* Problem requirements *
The lines to copy run from the one containing "U1 pin GP5: N006 -> +12V" to the end of the listing. Please write them out exactly, minus the pictures.

Input data: Begin

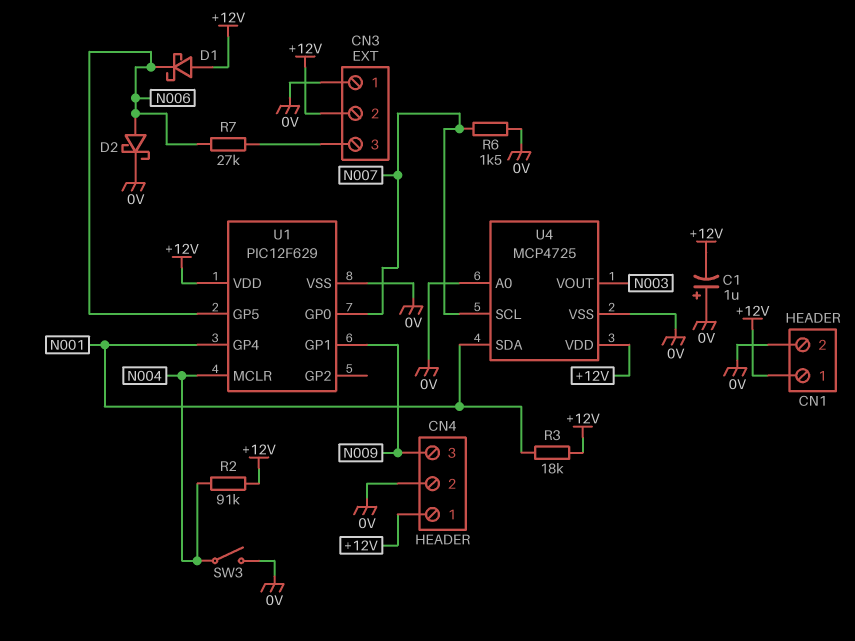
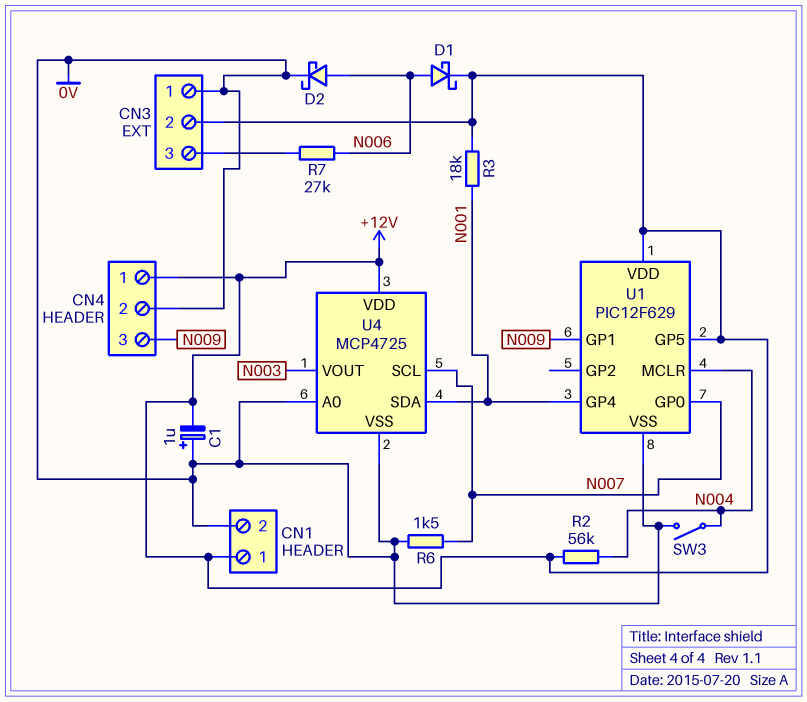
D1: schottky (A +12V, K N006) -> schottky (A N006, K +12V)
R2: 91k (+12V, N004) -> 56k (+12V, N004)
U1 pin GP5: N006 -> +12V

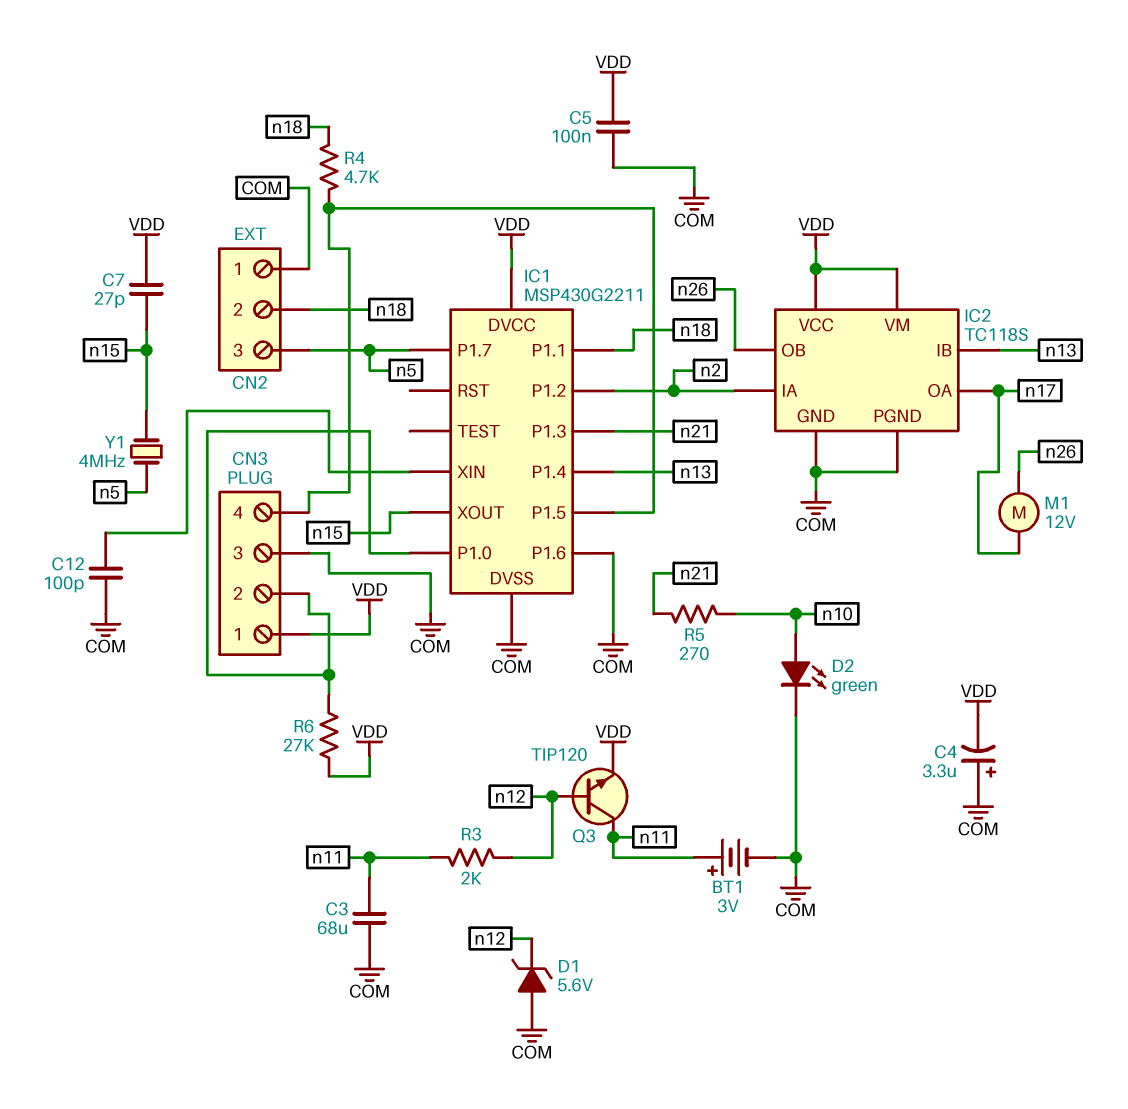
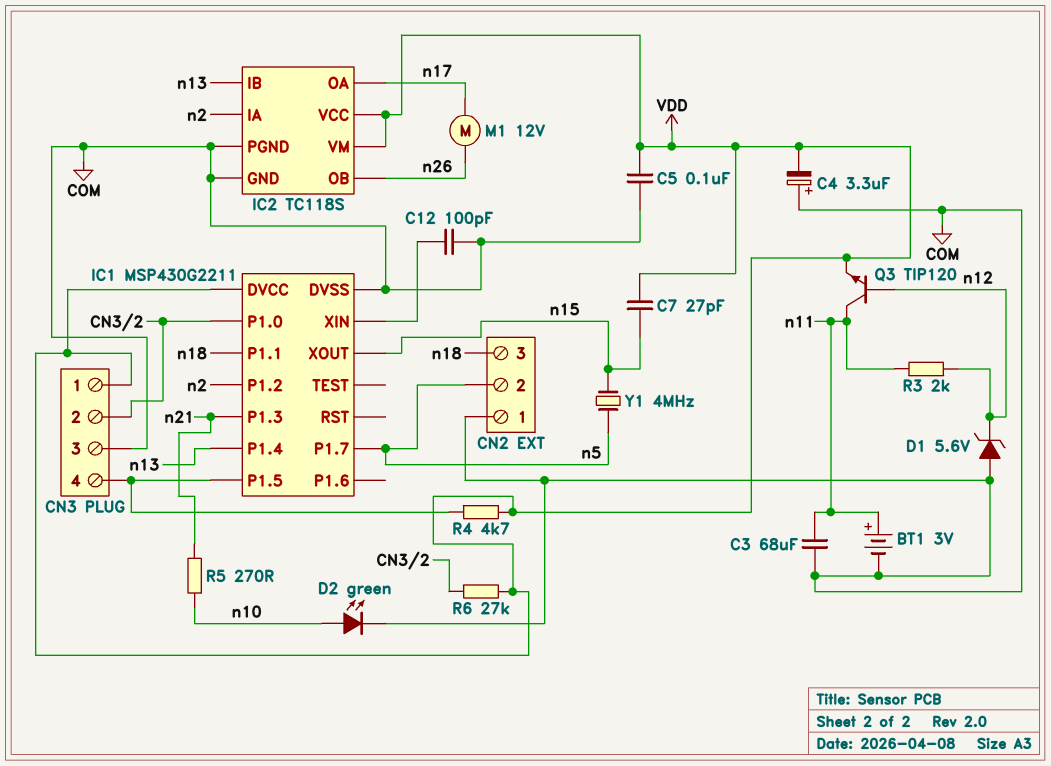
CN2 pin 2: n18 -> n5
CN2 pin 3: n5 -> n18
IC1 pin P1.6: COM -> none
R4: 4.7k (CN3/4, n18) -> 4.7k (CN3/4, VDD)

Input data: End

* Result of this exercise *
U1 pin GP5: N006 -> +12V

CN2 pin 2: n18 -> n5
CN2 pin 3: n5 -> n18
IC1 pin P1.6: COM -> none
R4: 4.7k (CN3/4, n18) -> 4.7k (CN3/4, VDD)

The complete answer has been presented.